Problem to solve.
Retype the whole listing below exactly, keeping every picture out of it.

Record extracts.

======

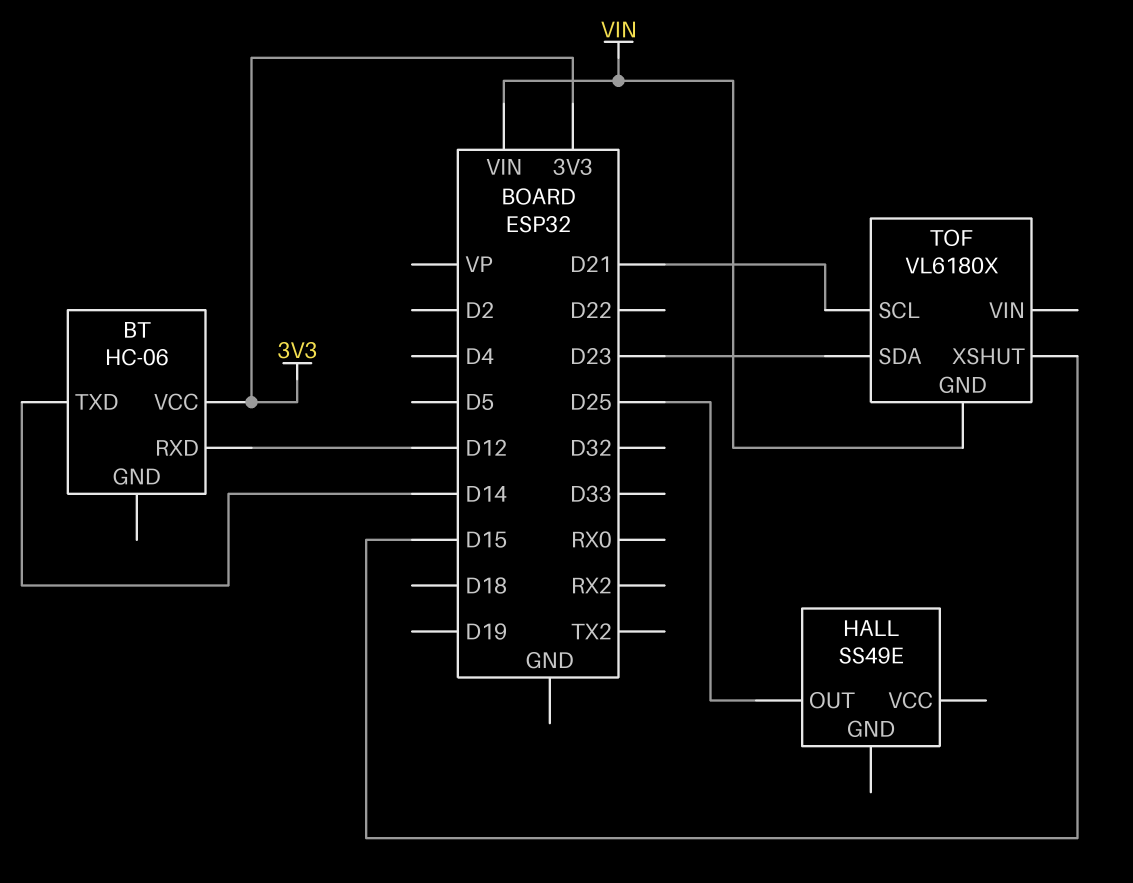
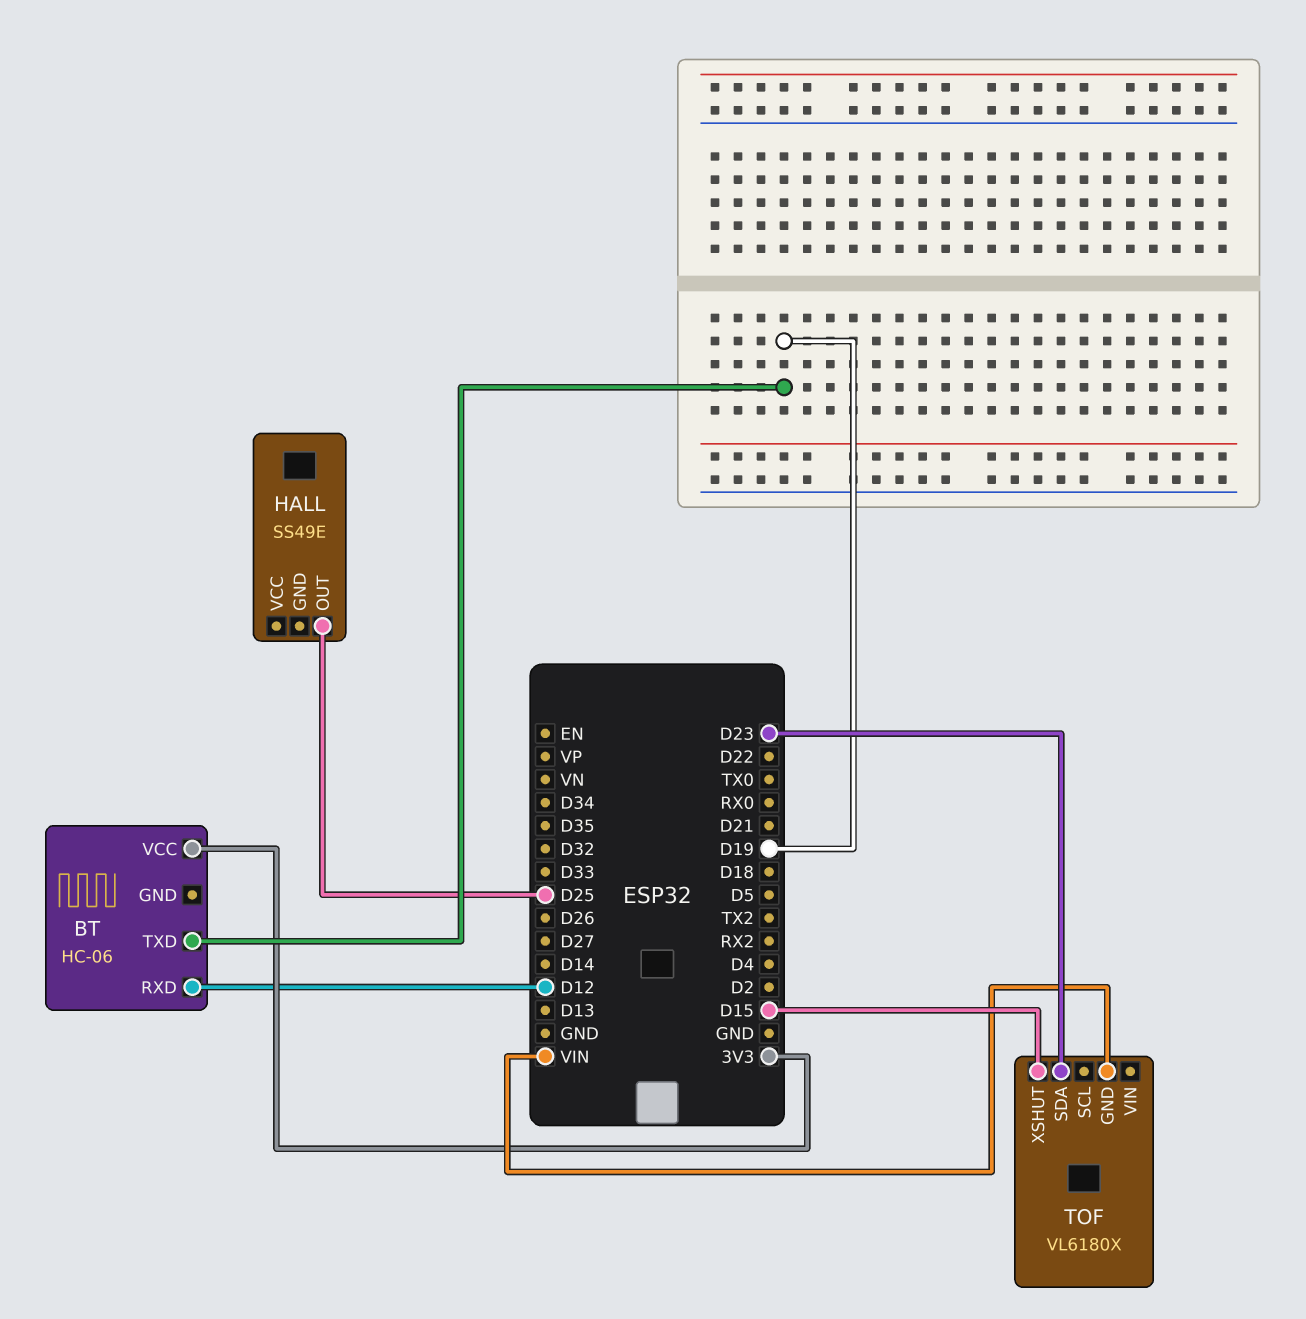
BT pin TXD: D14 -> D19
TOF pin SCL: D21 -> none

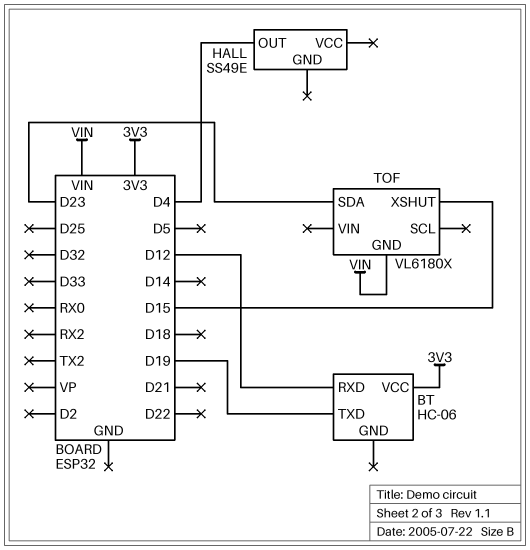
HALL pin OUT: D25 -> D4

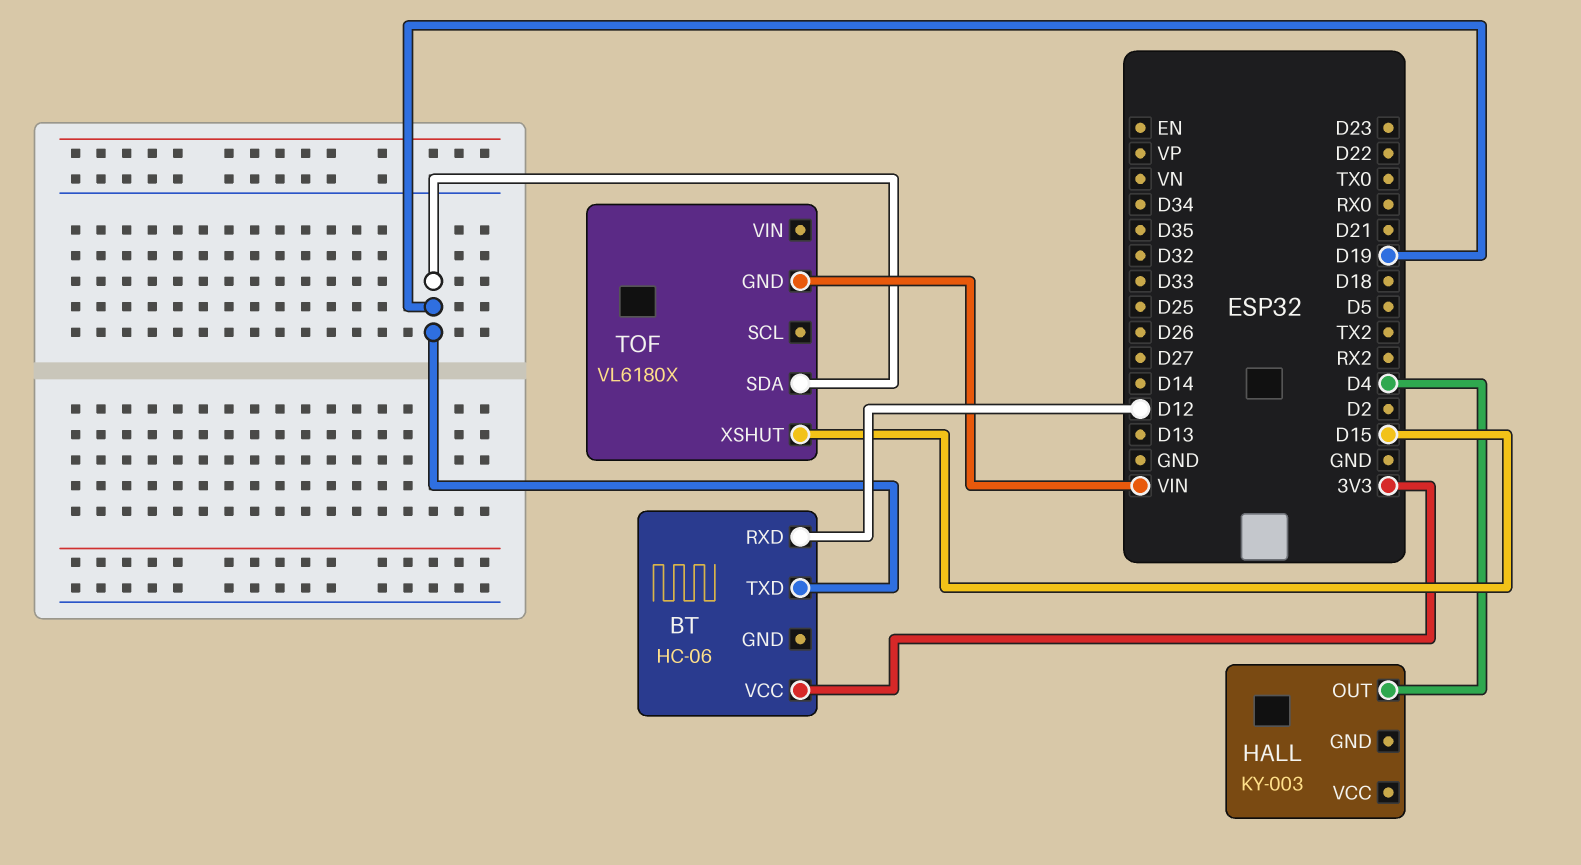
HALL: SS49E -> KY-003
TOF pin SDA: D23 -> D19

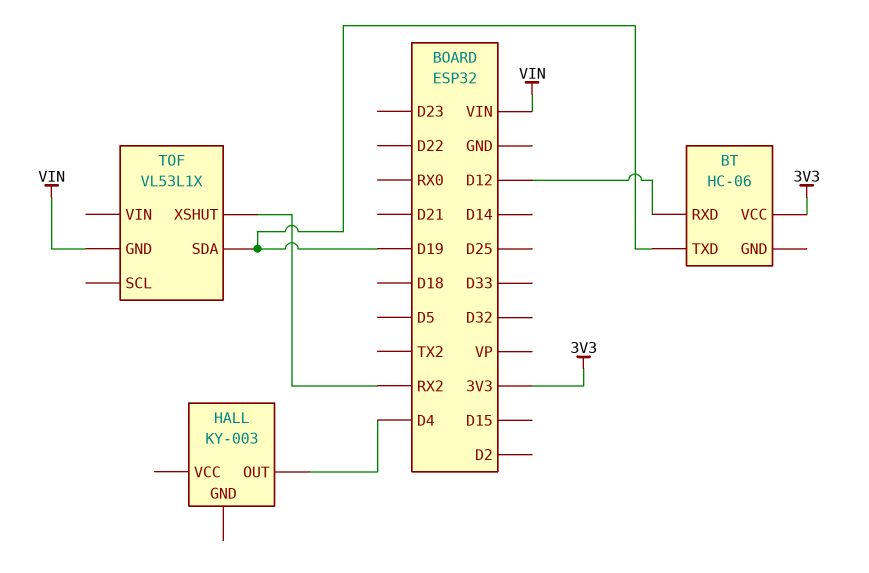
TOF: VL6180X -> VL53L1X
TOF pin XSHUT: D15 -> RX2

======

Task solution.
BT pin TXD: D14 -> D19
TOF pin SCL: D21 -> none

HALL pin OUT: D25 -> D4

HALL: SS49E -> KY-003
TOF pin SDA: D23 -> D19

TOF: VL6180X -> VL53L1X
TOF pin XSHUT: D15 -> RX2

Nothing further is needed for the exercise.